» Work instructions
Report only how many lines in the listing below contain the string "FILT".

» Extracted records
=== Section Start ===
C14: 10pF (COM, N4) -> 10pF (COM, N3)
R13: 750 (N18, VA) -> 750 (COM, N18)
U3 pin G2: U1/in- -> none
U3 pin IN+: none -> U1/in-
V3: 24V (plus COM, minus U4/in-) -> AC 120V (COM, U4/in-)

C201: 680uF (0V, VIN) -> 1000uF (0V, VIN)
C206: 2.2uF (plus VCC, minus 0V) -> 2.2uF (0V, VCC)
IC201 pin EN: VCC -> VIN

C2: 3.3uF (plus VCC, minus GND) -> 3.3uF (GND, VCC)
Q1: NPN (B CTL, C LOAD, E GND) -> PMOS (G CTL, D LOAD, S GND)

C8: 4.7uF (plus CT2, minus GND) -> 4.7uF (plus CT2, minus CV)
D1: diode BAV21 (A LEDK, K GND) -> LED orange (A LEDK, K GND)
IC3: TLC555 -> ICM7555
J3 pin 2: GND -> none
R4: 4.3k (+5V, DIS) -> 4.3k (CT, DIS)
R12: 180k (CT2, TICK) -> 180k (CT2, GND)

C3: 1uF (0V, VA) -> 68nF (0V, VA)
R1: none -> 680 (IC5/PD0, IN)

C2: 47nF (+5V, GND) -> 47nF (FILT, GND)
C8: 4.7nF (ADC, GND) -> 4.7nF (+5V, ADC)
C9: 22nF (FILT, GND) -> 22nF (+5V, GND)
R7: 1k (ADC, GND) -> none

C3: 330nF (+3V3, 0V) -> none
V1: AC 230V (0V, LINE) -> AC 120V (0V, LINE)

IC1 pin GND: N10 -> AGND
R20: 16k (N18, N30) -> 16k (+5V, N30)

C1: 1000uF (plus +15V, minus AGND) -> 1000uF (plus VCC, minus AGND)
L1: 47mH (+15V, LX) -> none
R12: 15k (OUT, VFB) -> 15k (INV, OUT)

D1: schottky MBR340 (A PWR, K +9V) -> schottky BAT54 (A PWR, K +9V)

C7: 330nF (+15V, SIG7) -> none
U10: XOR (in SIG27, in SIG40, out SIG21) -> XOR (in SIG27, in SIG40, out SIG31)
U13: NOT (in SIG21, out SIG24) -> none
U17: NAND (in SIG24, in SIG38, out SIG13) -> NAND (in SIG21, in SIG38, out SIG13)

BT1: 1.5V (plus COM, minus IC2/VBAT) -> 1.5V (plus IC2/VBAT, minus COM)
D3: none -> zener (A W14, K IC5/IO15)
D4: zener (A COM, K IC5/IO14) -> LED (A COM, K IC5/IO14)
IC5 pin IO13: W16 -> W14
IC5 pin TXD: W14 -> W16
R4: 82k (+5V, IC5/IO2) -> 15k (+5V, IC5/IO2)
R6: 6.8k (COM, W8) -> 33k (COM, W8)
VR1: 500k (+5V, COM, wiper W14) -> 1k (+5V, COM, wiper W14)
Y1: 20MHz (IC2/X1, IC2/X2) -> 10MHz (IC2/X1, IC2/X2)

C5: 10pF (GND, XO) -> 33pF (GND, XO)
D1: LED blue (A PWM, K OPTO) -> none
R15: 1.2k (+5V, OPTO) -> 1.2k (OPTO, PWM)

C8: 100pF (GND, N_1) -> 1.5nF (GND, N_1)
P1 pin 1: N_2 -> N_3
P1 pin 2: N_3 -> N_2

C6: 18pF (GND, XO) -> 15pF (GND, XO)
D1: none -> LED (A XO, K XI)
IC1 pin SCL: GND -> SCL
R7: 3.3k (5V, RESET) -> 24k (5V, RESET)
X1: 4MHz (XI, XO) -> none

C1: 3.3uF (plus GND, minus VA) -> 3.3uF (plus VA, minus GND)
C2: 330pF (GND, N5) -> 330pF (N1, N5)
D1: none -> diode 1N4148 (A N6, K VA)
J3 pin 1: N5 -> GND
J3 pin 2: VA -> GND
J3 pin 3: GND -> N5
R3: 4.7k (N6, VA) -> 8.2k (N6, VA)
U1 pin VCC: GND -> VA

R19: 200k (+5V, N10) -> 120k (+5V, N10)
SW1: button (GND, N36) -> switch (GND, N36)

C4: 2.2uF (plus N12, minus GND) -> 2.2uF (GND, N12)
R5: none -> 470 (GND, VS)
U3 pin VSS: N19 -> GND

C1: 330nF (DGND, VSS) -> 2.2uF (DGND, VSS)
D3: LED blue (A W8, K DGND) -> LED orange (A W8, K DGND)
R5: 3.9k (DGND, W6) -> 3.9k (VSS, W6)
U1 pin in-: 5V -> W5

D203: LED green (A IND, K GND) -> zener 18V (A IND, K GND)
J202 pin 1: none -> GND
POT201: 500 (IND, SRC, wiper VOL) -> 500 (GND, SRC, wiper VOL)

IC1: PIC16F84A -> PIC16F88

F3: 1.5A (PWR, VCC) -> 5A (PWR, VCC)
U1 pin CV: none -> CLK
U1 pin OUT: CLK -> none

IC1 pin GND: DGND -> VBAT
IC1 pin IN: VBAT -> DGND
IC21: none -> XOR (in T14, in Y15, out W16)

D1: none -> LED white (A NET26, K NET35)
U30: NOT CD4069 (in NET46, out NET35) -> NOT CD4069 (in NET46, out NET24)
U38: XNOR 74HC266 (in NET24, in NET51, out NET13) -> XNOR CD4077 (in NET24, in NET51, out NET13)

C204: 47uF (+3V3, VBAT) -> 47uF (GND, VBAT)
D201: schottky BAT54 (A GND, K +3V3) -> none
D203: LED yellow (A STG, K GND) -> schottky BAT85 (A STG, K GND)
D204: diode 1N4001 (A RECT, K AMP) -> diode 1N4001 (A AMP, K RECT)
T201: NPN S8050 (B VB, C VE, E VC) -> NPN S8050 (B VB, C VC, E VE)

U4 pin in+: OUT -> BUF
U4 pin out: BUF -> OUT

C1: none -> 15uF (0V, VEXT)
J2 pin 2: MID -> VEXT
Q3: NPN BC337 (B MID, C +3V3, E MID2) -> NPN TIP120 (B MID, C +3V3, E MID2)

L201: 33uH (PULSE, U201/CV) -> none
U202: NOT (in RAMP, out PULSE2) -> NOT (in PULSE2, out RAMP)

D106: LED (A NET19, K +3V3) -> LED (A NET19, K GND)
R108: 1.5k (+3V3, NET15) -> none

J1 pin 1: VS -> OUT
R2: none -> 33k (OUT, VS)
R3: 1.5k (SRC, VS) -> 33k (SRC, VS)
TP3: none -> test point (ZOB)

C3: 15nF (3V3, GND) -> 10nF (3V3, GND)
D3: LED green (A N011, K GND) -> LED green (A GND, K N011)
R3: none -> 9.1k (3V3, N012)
=== Section End ===
» Output
2